━━ Source data ━━

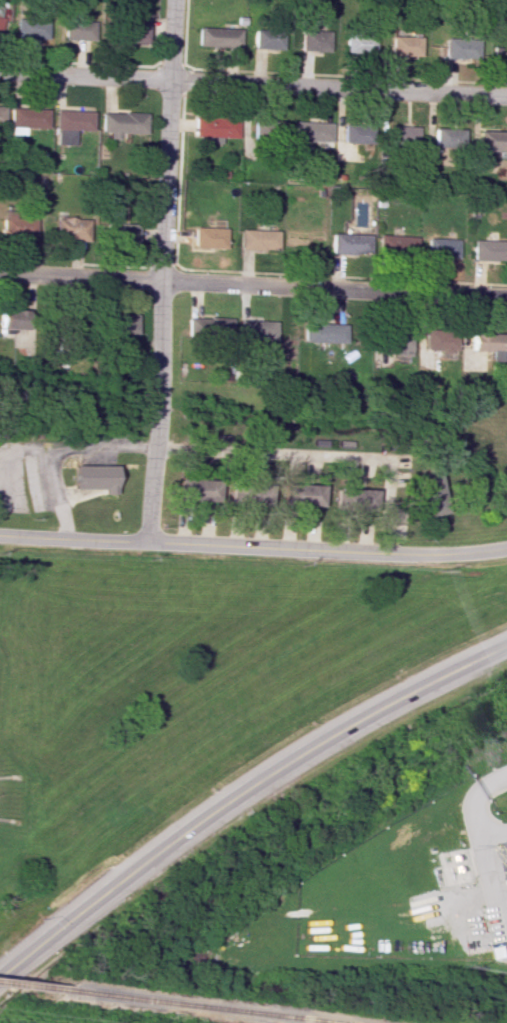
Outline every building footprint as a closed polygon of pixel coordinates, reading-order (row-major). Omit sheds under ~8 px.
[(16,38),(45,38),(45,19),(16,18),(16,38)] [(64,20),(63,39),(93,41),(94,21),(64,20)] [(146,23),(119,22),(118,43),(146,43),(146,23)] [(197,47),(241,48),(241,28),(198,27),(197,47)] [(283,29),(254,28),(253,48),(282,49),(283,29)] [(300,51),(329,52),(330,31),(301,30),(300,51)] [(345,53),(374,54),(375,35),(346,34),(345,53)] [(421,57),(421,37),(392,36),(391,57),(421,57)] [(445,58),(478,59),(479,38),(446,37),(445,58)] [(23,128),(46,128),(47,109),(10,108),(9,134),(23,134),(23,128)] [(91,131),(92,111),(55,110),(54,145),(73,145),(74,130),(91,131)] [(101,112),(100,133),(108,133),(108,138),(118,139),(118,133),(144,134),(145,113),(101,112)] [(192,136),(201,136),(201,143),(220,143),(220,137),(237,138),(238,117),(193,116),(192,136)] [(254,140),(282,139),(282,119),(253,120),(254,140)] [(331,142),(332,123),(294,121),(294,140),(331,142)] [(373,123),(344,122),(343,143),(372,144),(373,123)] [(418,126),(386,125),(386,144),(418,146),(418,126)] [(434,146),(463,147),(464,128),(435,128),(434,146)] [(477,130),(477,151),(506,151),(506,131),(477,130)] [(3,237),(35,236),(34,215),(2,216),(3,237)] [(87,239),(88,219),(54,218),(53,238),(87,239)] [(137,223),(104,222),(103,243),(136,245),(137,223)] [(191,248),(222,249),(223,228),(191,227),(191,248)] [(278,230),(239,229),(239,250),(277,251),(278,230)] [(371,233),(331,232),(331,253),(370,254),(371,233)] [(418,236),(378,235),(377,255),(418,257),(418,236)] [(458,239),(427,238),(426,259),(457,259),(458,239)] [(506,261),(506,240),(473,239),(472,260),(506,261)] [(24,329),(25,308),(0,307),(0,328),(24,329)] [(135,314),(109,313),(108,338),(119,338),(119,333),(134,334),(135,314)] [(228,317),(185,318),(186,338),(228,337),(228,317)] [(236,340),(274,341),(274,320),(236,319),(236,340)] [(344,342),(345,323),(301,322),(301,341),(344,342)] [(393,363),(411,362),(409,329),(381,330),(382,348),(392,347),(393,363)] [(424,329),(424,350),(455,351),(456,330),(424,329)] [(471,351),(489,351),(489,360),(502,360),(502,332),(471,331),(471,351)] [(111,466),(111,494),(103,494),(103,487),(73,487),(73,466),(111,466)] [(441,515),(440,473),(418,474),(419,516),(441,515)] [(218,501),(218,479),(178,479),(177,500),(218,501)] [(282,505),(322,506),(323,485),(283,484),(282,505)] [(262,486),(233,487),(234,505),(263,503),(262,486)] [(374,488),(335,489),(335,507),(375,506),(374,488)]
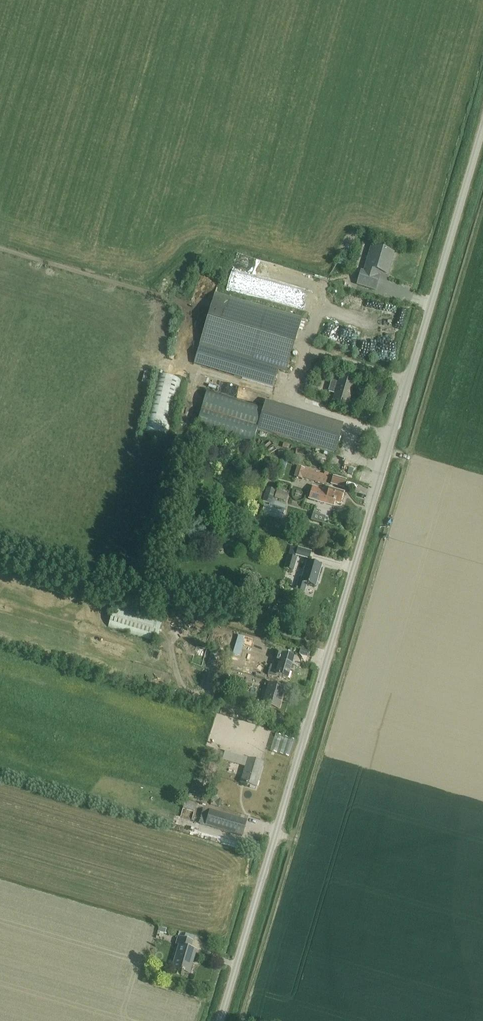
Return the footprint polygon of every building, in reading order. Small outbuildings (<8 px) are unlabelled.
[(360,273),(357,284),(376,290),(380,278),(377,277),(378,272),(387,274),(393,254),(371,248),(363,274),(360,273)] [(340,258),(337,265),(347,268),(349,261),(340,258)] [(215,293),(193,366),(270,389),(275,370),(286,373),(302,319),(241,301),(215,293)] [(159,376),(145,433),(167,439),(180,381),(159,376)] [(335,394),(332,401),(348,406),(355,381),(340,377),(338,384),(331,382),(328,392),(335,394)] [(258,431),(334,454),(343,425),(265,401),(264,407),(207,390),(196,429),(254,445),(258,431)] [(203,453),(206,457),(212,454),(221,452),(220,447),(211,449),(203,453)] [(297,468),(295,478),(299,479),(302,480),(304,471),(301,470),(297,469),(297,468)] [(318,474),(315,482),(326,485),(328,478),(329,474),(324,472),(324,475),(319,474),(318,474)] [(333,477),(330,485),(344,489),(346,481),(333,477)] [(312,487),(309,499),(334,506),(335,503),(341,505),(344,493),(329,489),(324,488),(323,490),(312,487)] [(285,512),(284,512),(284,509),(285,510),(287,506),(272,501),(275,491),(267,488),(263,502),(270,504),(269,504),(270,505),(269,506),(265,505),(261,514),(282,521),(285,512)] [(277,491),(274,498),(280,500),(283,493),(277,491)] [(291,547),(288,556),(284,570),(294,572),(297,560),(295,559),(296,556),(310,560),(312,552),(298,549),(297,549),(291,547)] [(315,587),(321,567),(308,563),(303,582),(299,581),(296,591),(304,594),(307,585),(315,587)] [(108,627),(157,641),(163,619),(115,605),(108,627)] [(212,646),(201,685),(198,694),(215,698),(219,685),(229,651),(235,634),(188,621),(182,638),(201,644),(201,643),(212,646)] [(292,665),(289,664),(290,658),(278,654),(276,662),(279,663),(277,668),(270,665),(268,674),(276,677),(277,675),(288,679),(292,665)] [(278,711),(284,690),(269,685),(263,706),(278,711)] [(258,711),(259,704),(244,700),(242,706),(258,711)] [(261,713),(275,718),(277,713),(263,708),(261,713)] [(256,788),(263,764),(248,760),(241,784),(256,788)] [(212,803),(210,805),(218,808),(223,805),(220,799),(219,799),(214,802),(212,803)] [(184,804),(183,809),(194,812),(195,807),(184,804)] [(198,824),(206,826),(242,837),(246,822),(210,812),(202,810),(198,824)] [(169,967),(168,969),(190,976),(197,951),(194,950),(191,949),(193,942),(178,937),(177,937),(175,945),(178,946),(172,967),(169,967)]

━━━

> [Task objective]:
All that is needed is the number of lines above in which the string "footprint" appears.

> [Response for this exercise]:
2